> **Written exercise**
Which lines of the listing contain the word "volta"? Extract each one, treating uppercase and lowercase as different.

> **Material provided**
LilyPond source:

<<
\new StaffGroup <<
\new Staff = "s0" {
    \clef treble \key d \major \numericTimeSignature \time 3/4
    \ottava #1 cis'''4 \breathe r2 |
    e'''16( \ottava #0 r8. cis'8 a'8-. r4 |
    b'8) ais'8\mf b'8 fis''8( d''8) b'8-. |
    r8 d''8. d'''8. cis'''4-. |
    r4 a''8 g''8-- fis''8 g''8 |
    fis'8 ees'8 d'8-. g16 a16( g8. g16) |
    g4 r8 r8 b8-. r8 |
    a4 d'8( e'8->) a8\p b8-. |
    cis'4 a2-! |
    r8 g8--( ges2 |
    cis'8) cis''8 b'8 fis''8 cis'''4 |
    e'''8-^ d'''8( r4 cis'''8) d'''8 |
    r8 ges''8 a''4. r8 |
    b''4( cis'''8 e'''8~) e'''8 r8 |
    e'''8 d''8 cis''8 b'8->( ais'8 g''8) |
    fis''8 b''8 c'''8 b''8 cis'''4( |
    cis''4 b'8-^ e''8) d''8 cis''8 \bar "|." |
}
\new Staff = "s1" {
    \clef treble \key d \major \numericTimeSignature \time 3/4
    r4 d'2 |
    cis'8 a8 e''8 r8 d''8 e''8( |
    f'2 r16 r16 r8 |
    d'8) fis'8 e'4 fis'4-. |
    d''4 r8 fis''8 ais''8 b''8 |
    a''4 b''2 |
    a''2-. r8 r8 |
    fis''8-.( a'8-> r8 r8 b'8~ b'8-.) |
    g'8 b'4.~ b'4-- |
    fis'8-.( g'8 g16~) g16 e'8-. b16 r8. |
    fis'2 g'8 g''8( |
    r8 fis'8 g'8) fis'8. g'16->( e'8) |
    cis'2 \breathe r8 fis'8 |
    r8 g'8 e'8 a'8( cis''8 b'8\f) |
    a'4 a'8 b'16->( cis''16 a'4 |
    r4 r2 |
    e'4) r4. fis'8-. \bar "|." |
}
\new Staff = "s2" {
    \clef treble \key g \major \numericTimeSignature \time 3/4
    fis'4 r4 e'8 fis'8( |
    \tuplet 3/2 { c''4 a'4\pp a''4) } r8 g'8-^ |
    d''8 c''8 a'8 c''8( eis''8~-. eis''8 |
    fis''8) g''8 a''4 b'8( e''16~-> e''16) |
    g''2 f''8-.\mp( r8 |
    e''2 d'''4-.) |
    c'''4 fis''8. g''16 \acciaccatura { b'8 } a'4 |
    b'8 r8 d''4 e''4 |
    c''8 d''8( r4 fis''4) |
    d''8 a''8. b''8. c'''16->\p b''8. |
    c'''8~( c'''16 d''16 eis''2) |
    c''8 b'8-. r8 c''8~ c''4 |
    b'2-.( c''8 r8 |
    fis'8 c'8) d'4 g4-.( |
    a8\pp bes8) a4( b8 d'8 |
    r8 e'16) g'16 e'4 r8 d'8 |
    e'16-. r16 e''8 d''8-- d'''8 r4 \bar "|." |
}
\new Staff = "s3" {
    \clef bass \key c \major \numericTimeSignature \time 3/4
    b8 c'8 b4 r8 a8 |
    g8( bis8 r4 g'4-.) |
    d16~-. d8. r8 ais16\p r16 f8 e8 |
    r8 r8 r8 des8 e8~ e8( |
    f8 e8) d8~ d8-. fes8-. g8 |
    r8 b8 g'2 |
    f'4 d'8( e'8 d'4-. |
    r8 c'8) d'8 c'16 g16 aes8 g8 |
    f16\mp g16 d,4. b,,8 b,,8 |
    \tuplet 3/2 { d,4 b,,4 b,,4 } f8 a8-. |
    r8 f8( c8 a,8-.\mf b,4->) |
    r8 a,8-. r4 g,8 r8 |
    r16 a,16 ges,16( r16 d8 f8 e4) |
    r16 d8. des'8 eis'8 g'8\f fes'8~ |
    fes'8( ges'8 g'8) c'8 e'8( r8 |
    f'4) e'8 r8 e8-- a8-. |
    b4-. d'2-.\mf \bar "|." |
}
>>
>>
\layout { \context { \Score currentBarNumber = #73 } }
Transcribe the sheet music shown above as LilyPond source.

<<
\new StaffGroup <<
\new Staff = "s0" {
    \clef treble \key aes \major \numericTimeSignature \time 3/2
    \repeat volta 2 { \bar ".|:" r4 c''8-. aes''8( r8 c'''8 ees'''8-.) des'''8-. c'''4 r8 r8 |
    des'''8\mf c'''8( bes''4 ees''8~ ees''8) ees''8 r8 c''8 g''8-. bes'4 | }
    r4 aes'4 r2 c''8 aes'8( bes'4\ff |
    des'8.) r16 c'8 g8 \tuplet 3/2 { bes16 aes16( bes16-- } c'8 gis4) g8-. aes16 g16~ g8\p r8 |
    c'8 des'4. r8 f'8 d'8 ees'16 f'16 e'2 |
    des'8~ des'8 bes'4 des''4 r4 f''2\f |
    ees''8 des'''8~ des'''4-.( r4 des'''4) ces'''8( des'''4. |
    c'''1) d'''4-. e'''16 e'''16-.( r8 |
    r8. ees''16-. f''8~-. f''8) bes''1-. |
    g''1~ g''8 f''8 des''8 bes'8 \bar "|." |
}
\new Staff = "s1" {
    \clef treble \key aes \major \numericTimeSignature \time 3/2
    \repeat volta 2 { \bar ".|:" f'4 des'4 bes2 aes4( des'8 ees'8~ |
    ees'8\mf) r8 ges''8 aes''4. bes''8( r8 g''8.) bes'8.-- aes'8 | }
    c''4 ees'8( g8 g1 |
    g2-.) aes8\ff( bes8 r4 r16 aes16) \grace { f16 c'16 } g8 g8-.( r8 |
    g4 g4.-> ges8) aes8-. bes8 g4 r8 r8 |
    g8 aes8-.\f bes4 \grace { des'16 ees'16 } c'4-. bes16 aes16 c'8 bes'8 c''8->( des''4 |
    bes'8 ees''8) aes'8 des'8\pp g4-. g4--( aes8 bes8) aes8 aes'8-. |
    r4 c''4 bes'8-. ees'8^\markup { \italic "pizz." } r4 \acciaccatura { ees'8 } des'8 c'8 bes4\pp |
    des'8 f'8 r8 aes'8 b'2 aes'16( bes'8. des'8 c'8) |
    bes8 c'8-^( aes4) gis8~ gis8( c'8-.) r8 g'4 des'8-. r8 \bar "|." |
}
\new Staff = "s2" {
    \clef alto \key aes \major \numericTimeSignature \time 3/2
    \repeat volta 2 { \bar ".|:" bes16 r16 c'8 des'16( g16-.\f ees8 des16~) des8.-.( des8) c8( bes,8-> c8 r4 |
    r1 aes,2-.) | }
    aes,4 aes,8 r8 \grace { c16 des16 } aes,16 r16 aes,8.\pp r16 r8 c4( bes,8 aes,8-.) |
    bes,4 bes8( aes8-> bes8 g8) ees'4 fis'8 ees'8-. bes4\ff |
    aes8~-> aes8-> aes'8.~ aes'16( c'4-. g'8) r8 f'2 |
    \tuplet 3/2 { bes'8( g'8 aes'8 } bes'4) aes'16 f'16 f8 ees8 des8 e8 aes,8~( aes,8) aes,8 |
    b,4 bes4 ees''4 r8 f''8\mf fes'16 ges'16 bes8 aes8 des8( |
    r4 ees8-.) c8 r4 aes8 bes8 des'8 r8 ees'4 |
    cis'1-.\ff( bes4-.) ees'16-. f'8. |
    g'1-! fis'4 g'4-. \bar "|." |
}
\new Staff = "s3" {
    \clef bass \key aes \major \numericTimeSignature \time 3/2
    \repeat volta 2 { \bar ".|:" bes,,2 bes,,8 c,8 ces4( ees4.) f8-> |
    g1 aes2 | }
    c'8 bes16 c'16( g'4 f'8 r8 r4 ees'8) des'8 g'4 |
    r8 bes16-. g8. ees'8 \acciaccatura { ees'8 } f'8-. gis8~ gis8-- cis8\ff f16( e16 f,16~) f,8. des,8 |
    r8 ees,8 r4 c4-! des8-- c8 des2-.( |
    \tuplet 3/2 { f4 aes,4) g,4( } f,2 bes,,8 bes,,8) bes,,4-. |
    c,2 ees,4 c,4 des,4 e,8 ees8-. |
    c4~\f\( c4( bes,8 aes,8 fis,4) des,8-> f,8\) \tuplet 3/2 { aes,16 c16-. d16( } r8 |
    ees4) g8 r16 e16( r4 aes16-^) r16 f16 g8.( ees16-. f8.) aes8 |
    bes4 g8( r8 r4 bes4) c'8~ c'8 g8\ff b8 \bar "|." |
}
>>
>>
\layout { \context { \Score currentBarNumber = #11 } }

> **Response below**
    \repeat volta 2 { \bar ".|:" r4 c''8-. aes''8( r8 c'''8 ees'''8-.) des'''8-. c'''4 r8 r8 |
    \repeat volta 2 { \bar ".|:" f'4 des'4 bes2 aes4( des'8 ees'8~ |
    \repeat volta 2 { \bar ".|:" bes16 r16 c'8 des'16( g16-.\f ees8 des16~) des8.-.( des8) c8( bes,8-> c8 r4 |
    \repeat volta 2 { \bar ".|:" bes,,2 bes,,8 c,8 ces4( ees4.) f8-> |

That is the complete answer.